About this task:
From the records below, please print only the lines from the one containing "white heart: 1 -> 4" through the one containing "pink pan: 6 -> 10", both included. Skip the pictures.

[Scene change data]
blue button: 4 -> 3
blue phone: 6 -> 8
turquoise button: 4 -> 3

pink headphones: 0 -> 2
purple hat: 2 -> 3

---

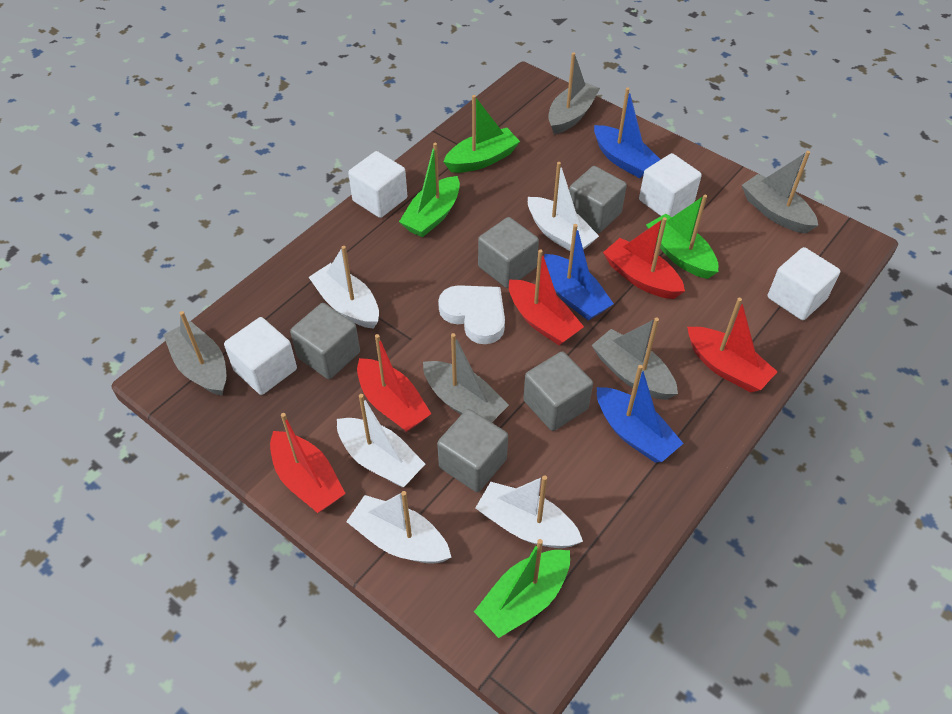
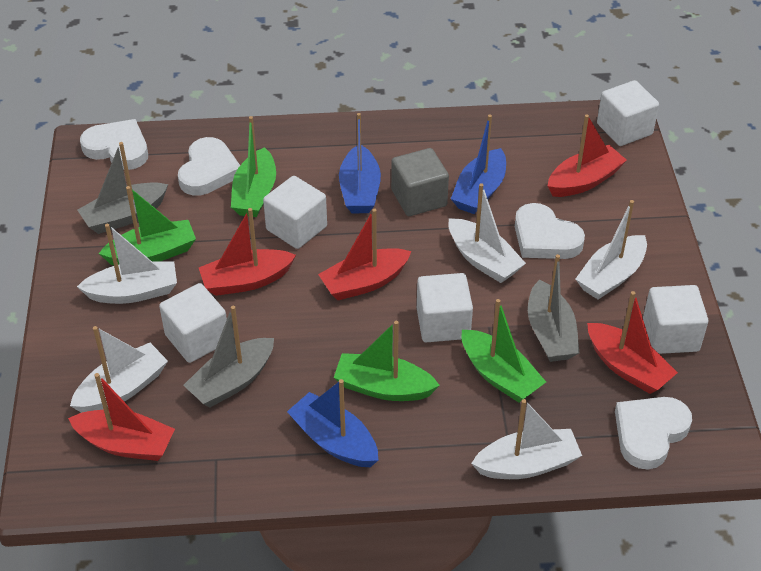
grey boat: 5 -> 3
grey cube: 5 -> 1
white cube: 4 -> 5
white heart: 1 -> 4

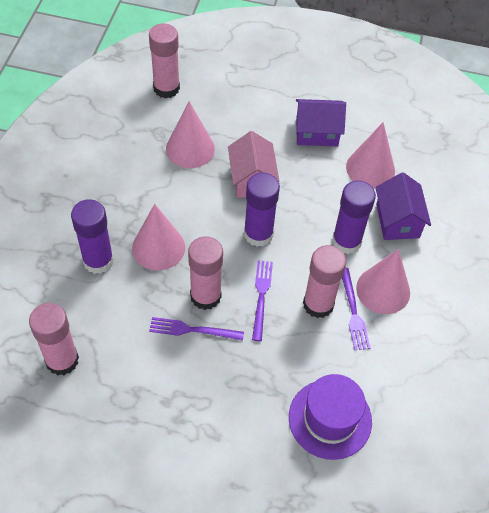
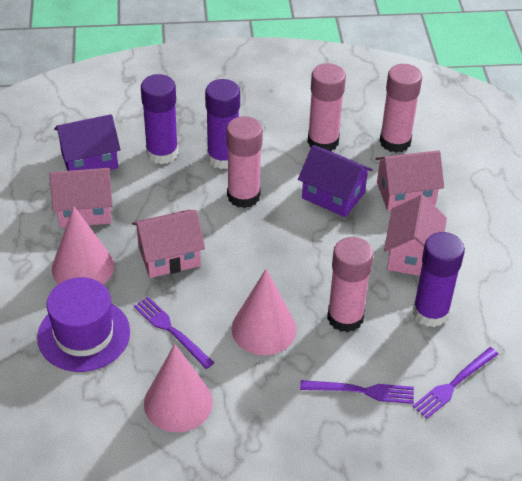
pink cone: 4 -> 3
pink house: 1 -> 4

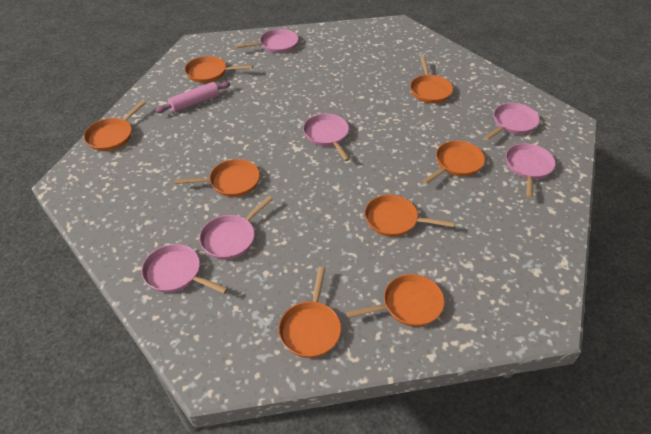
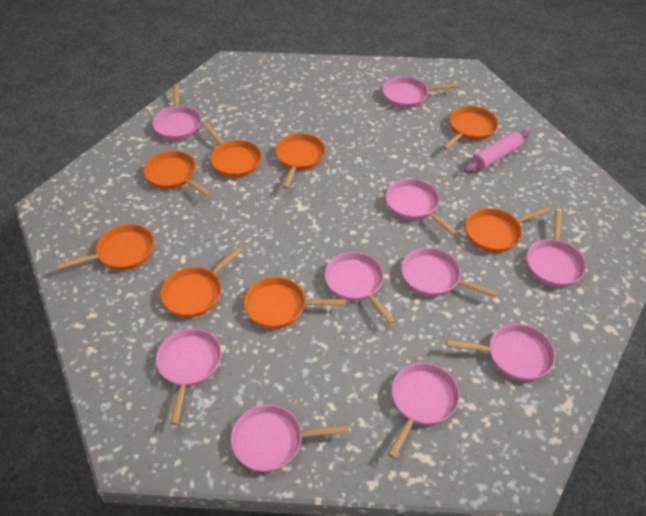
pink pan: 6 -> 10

...

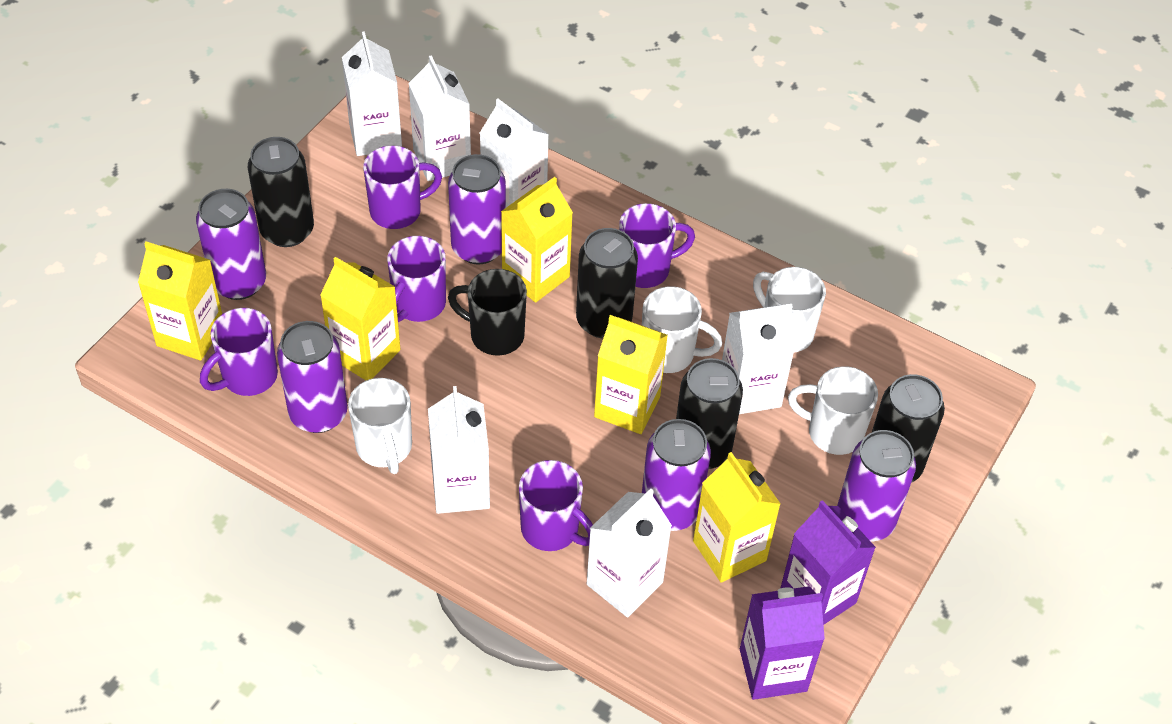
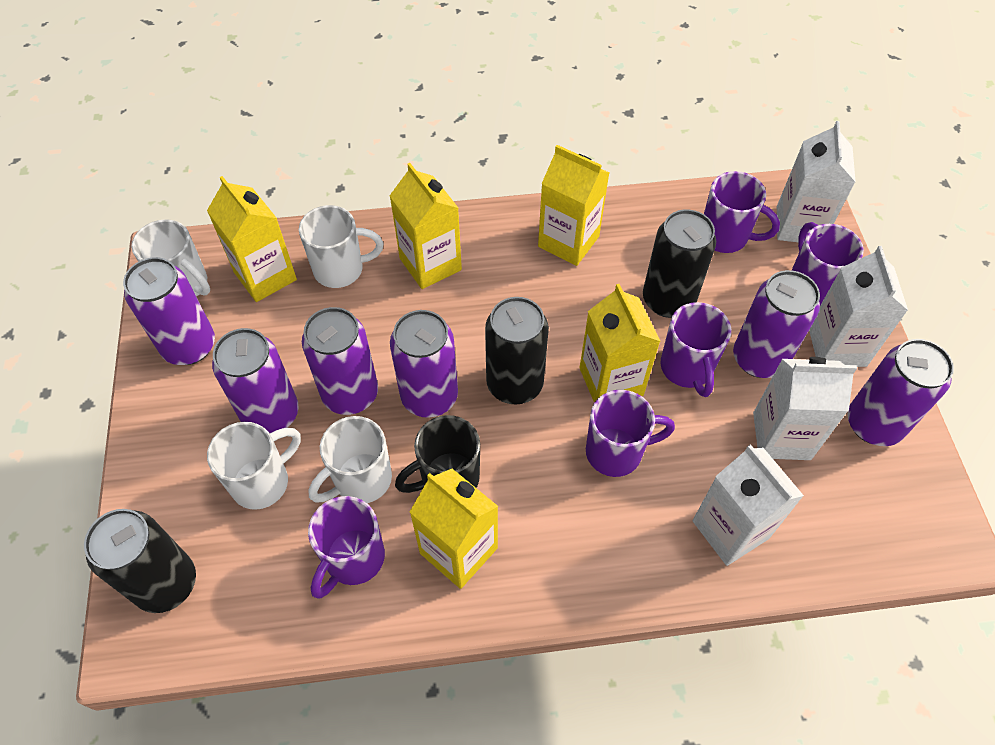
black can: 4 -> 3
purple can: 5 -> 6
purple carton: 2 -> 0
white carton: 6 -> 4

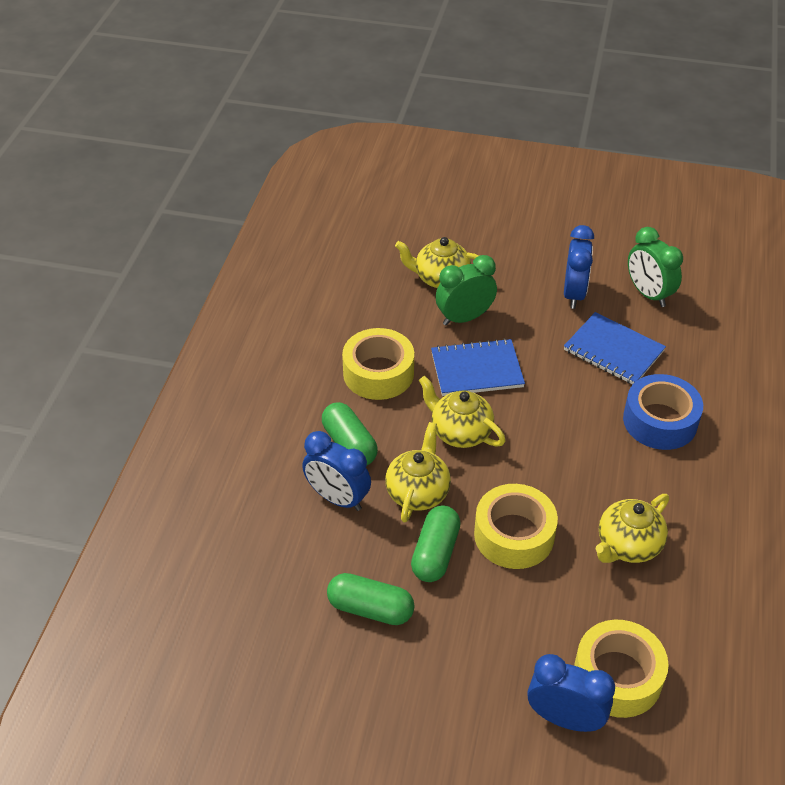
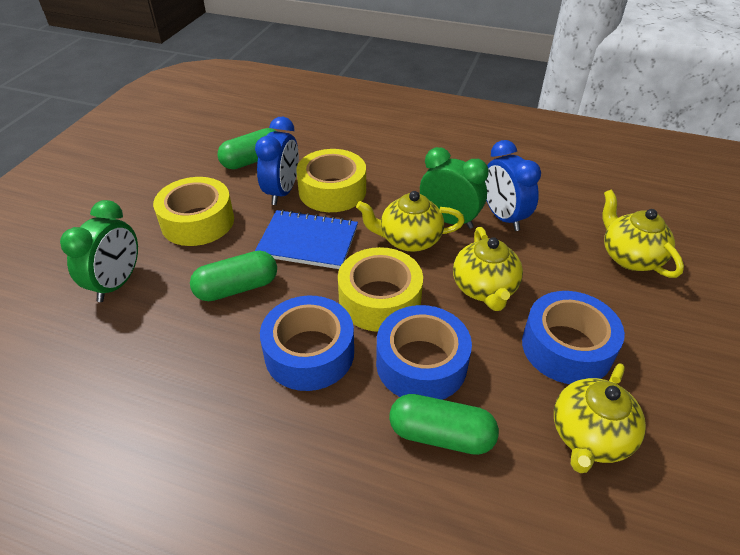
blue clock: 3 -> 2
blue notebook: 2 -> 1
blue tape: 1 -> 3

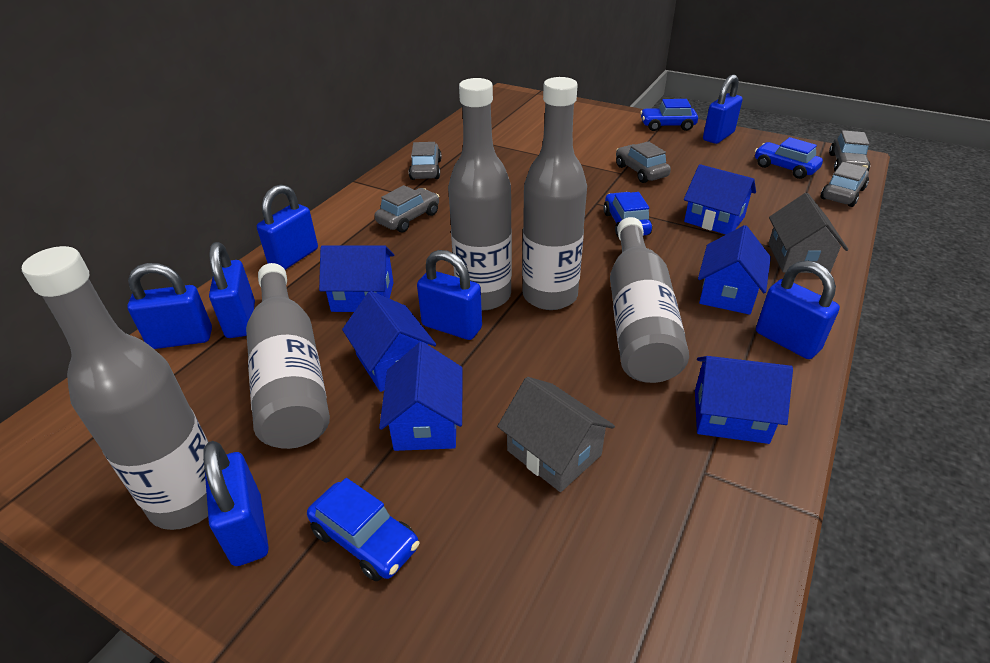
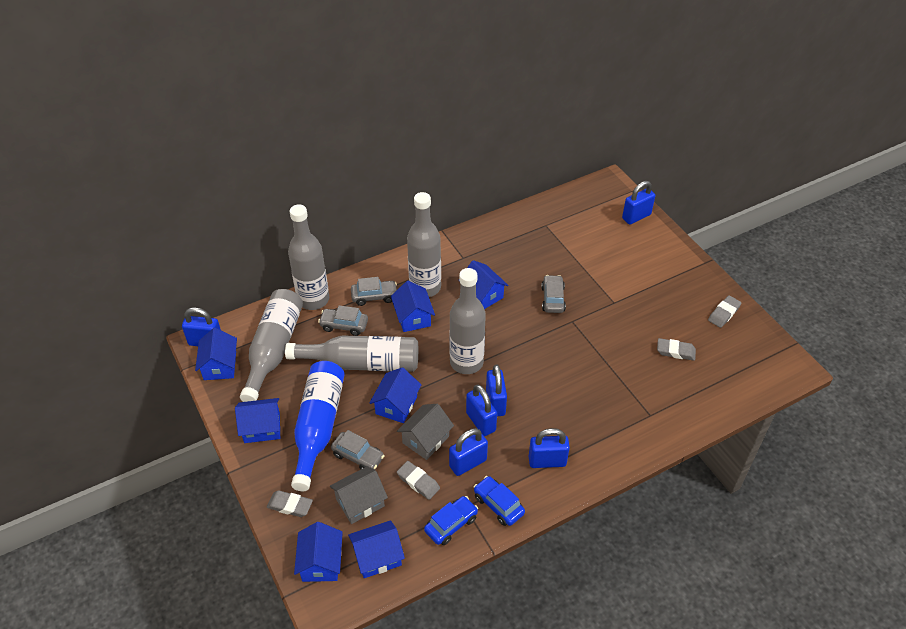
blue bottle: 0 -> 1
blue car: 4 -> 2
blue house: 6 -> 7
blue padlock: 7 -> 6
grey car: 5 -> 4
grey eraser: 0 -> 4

Answer to this exercise:
white heart: 1 -> 4

pink cone: 4 -> 3
pink house: 1 -> 4

pink pan: 6 -> 10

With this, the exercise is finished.